Top of Input for this task
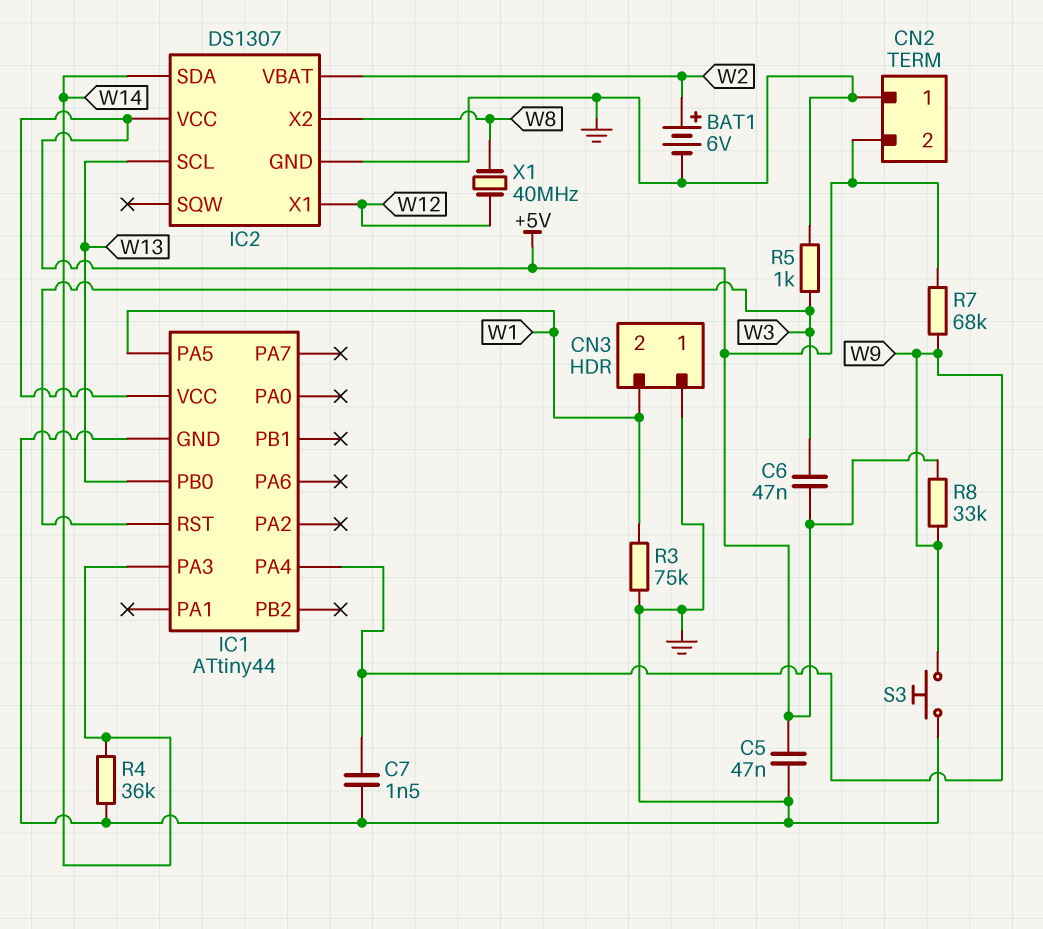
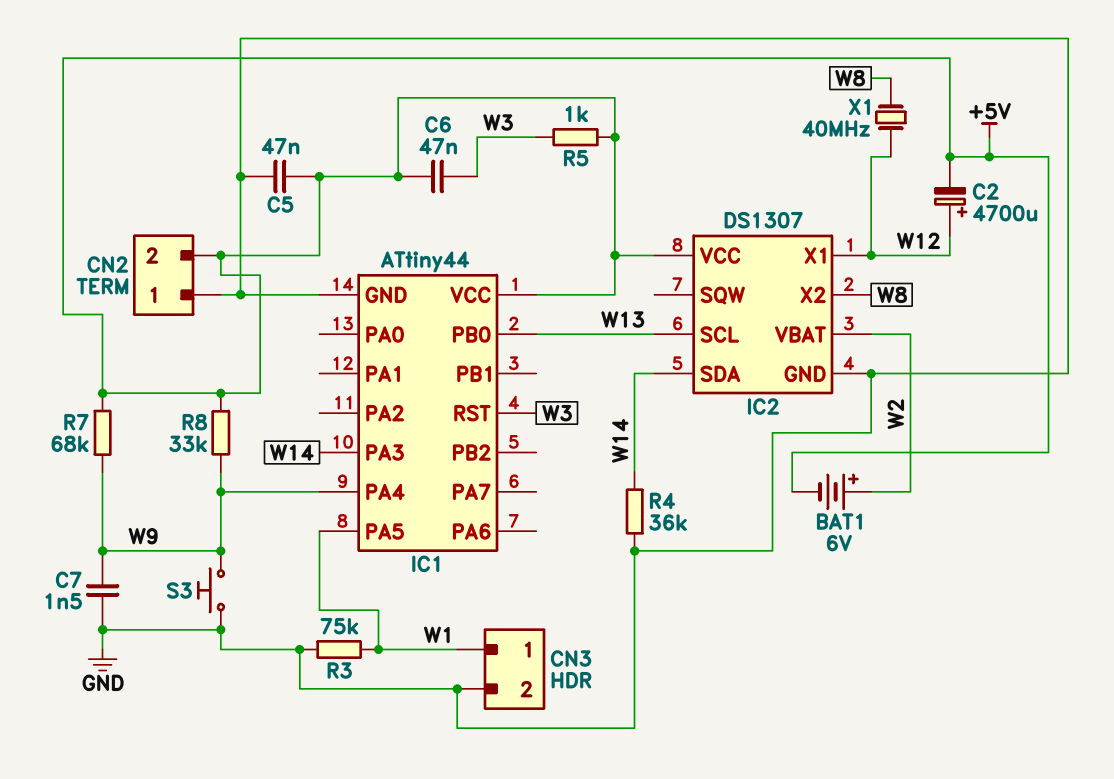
BAT1: 6V (plus W2, minus GND) -> 6V (plus W2, minus +5V)
C2: none -> 4700uF (plus W12, minus +5V)
CN3 pin 1: GND -> W1
CN3 pin 2: W1 -> GND
R5: 1k (GND, W3) -> 1k (+5V, W3)

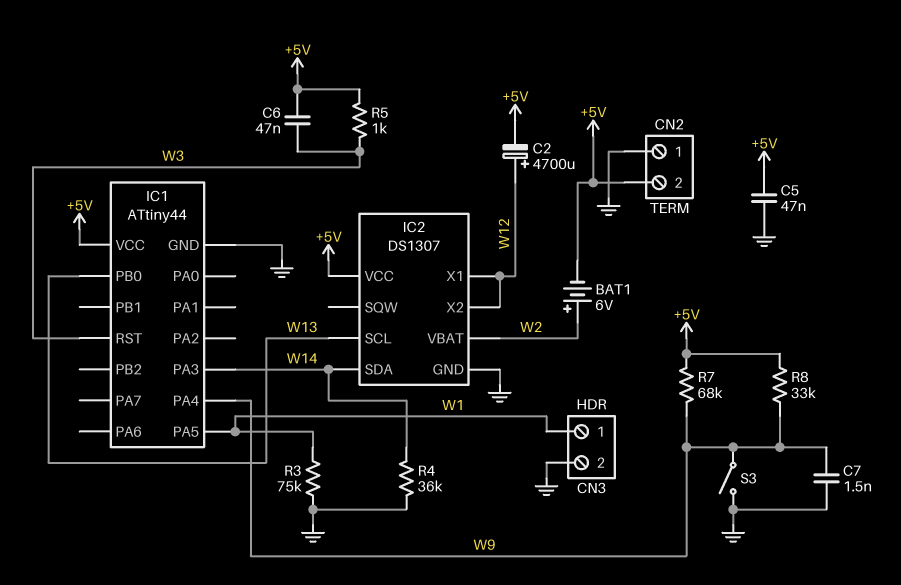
IC2 pin X2: W8 -> W12
S3: button (GND, W9) -> switch (GND, W9)
X1: 40MHz (W8, W12) -> none

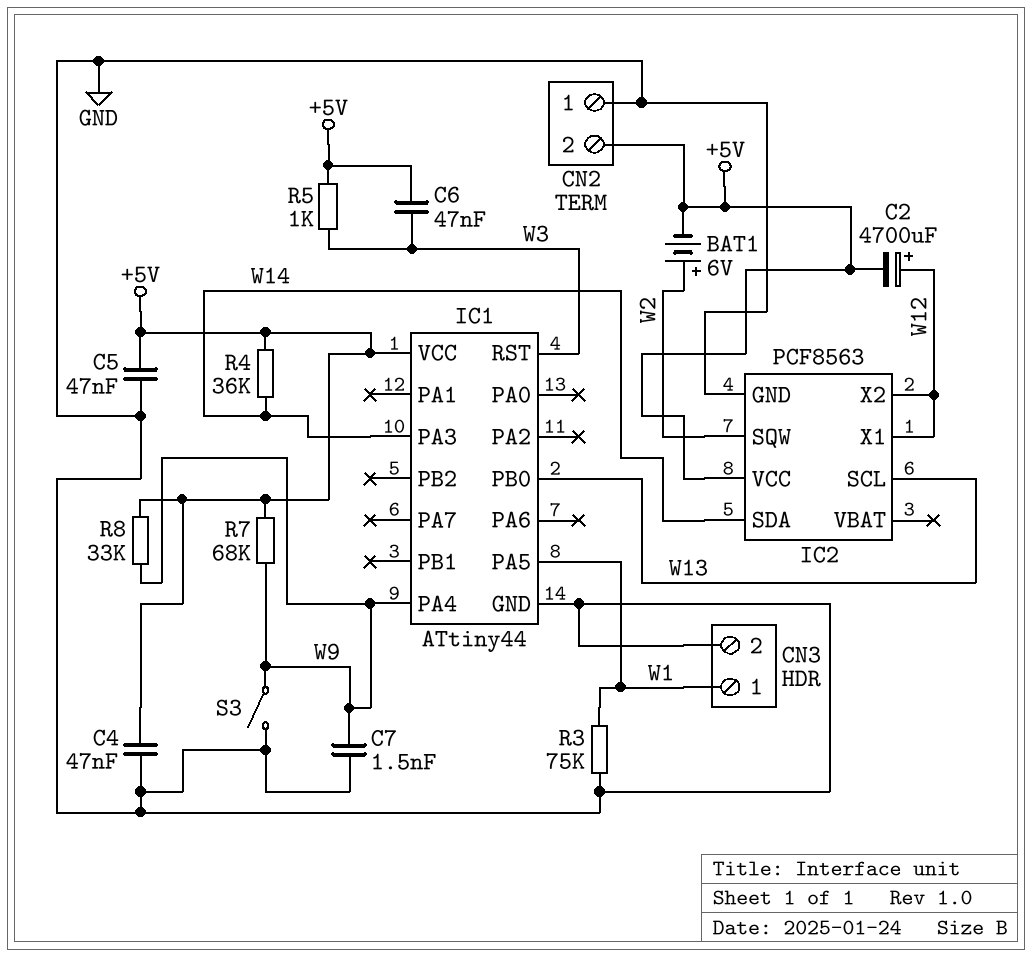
C4: none -> 47nF (+5V, GND)
IC2: DS1307 -> PCF8563
IC2 pin SQW: none -> W2
IC2 pin VBAT: W2 -> none
R4: 36k (GND, W14) -> 36k (+5V, W14)

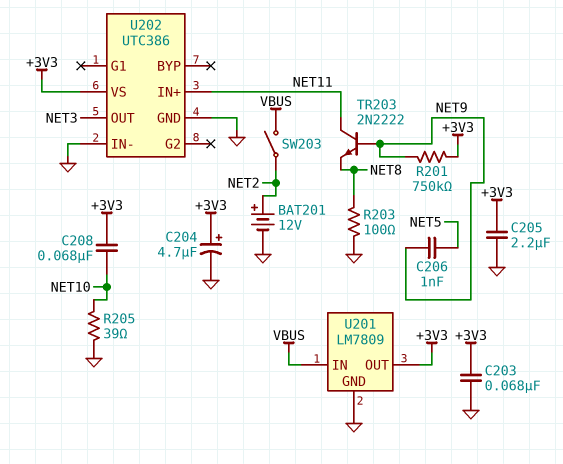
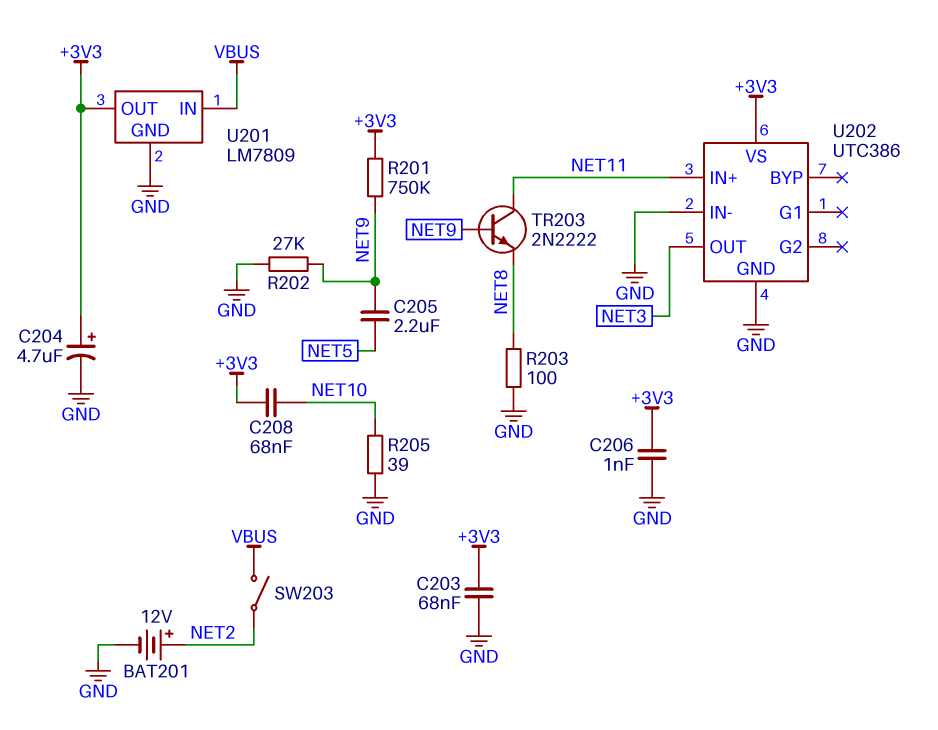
C205: 2.2uF (+3V3, GND) -> 2.2uF (NET5, NET9)
C206: 1nF (NET5, NET9) -> 1nF (+3V3, GND)
R202: none -> 27k (GND, NET9)

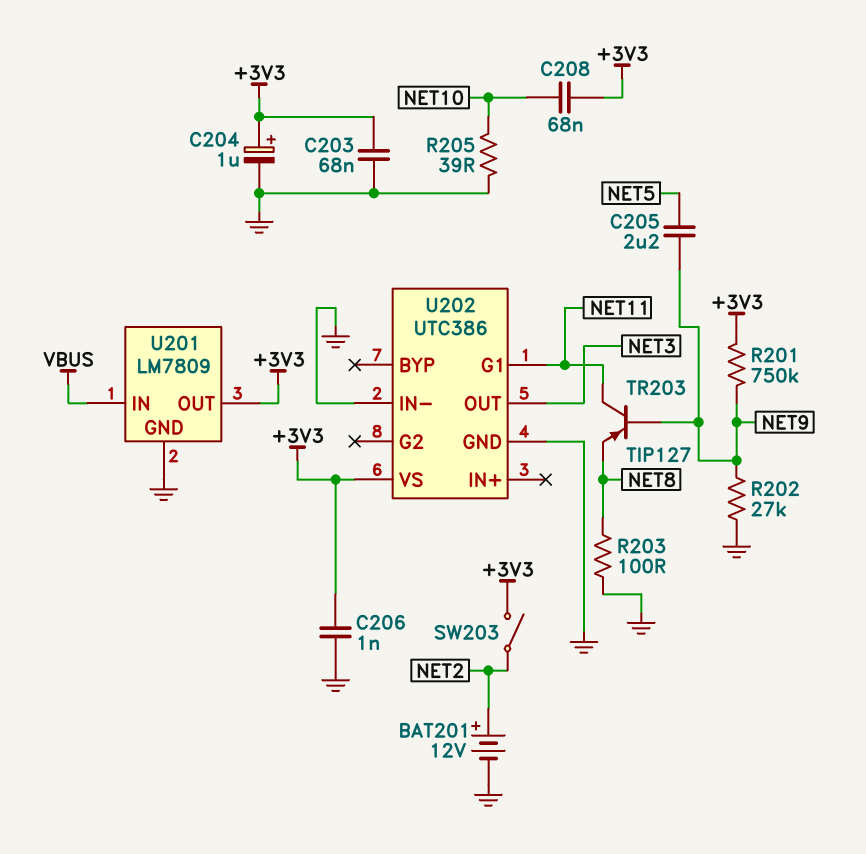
C204: 4.7uF (plus +3V3, minus GND) -> 1uF (plus +3V3, minus GND)
SW203: switch (NET2, VBUS) -> switch (+3V3, NET2)
TR203: NPN 2N2222 (B NET9, C NET11, E NET8) -> PNP TIP127 (B NET9, C NET11, E NET8)
U202 pin G1: none -> NET11
U202 pin IN+: NET11 -> none

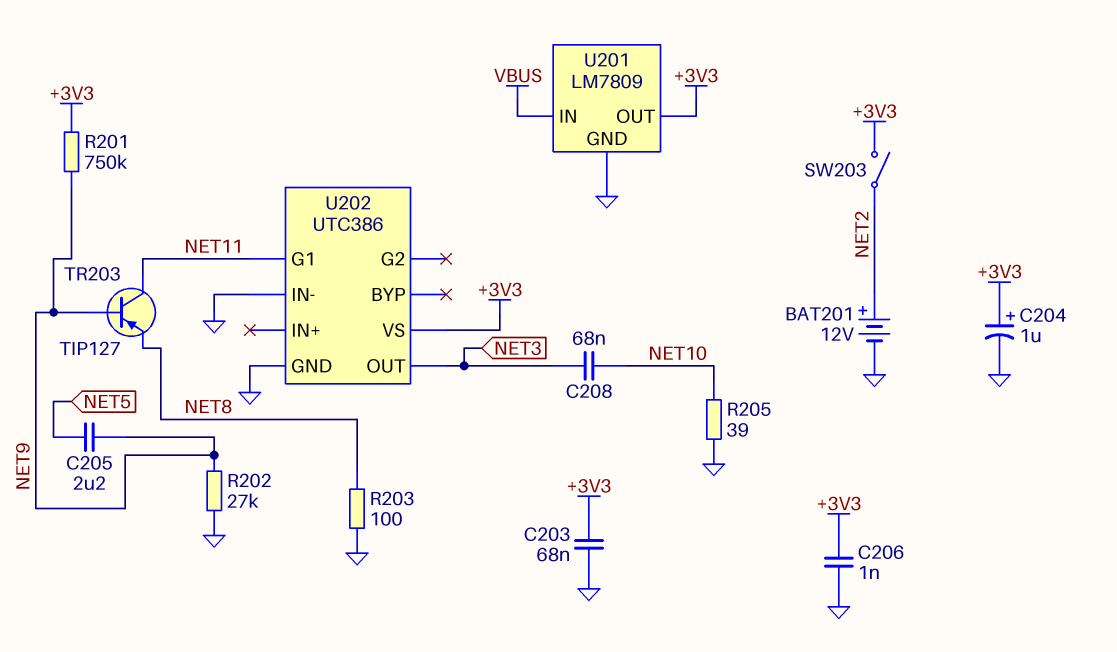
C208: 68nF (+3V3, NET10) -> 68nF (NET3, NET10)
Bottom of Input for this task
• [Problem requirements]:
From the line containing "IC2: DS1307 -> PCF8563" through the final line of the listing above, reproduce every line exactly, with no pictures.

• [Solution for this problem]:
IC2: DS1307 -> PCF8563
IC2 pin SQW: none -> W2
IC2 pin VBAT: W2 -> none
R4: 36k (GND, W14) -> 36k (+5V, W14)

C205: 2.2uF (+3V3, GND) -> 2.2uF (NET5, NET9)
C206: 1nF (NET5, NET9) -> 1nF (+3V3, GND)
R202: none -> 27k (GND, NET9)

C204: 4.7uF (plus +3V3, minus GND) -> 1uF (plus +3V3, minus GND)
SW203: switch (NET2, VBUS) -> switch (+3V3, NET2)
TR203: NPN 2N2222 (B NET9, C NET11, E NET8) -> PNP TIP127 (B NET9, C NET11, E NET8)
U202 pin G1: none -> NET11
U202 pin IN+: NET11 -> none

C208: 68nF (+3V3, NET10) -> 68nF (NET3, NET10)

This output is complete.